Task to carry out - Each line starting at the one that contains "white cheese: 2 -> 1" and ending at the one that contains "yellow cheese: 1 -> 3" must be returned exactly, and the rest of the listing is left out.

** Opening Data block **

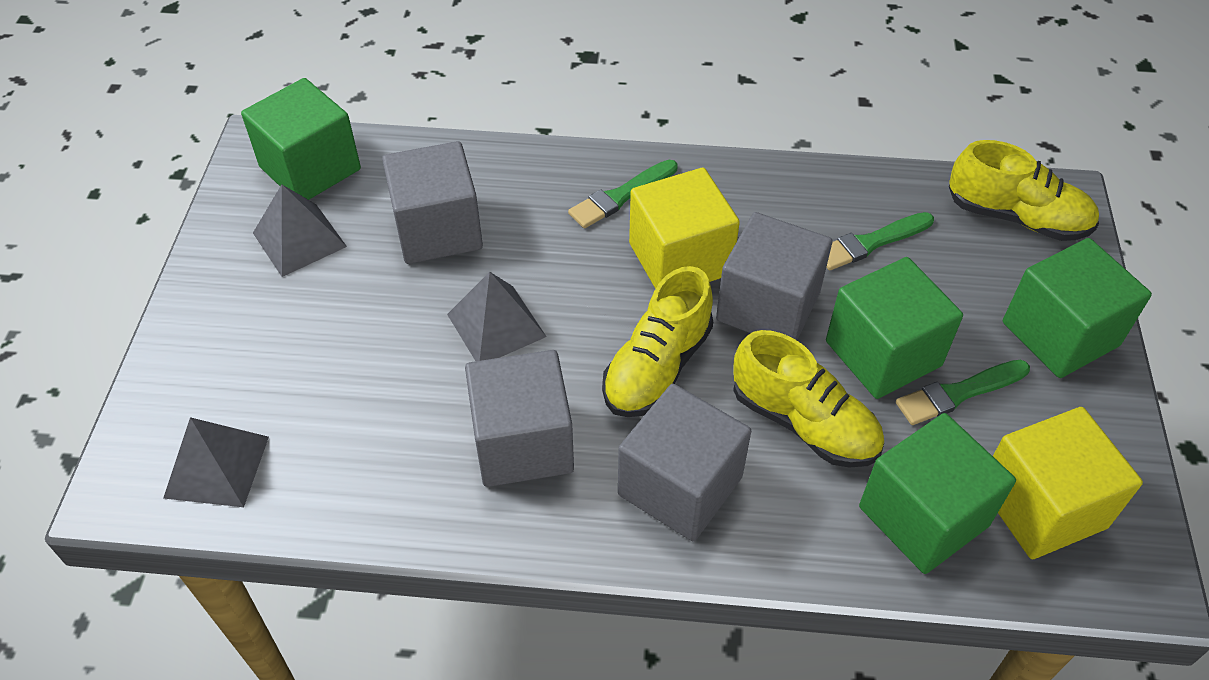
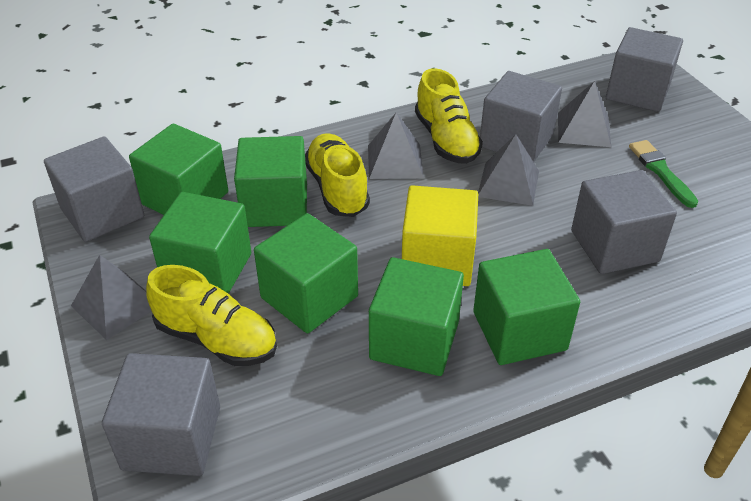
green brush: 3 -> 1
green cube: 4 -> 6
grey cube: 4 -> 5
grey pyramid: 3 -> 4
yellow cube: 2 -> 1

** Closing Data block **
** Opening Data block **

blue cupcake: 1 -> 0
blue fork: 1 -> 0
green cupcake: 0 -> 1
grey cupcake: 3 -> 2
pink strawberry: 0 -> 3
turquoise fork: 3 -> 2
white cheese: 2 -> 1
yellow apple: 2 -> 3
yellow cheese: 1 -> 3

** Closing Data block **
** Opening Data block **

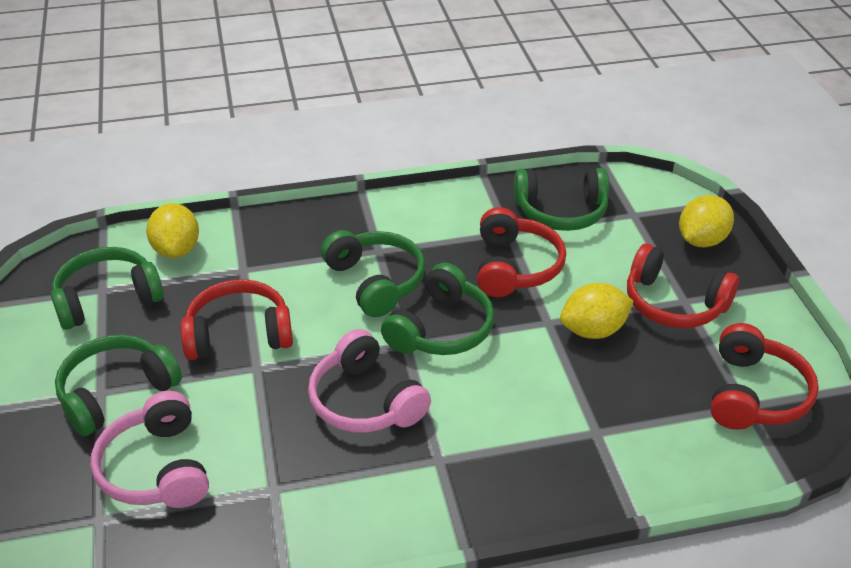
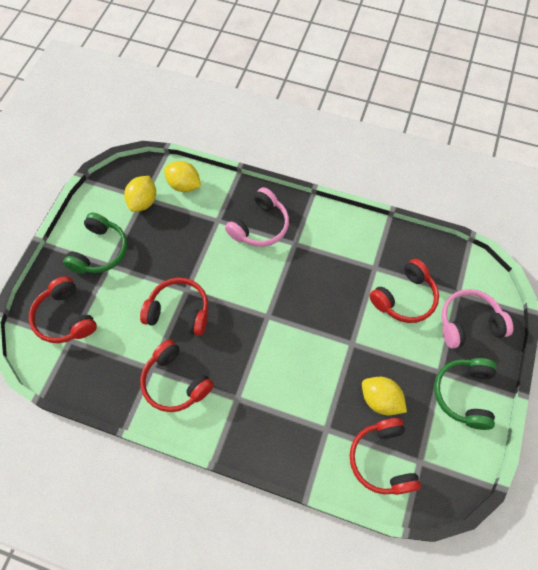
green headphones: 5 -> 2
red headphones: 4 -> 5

** Closing Data block **

Solved exercise -
white cheese: 2 -> 1
yellow apple: 2 -> 3
yellow cheese: 1 -> 3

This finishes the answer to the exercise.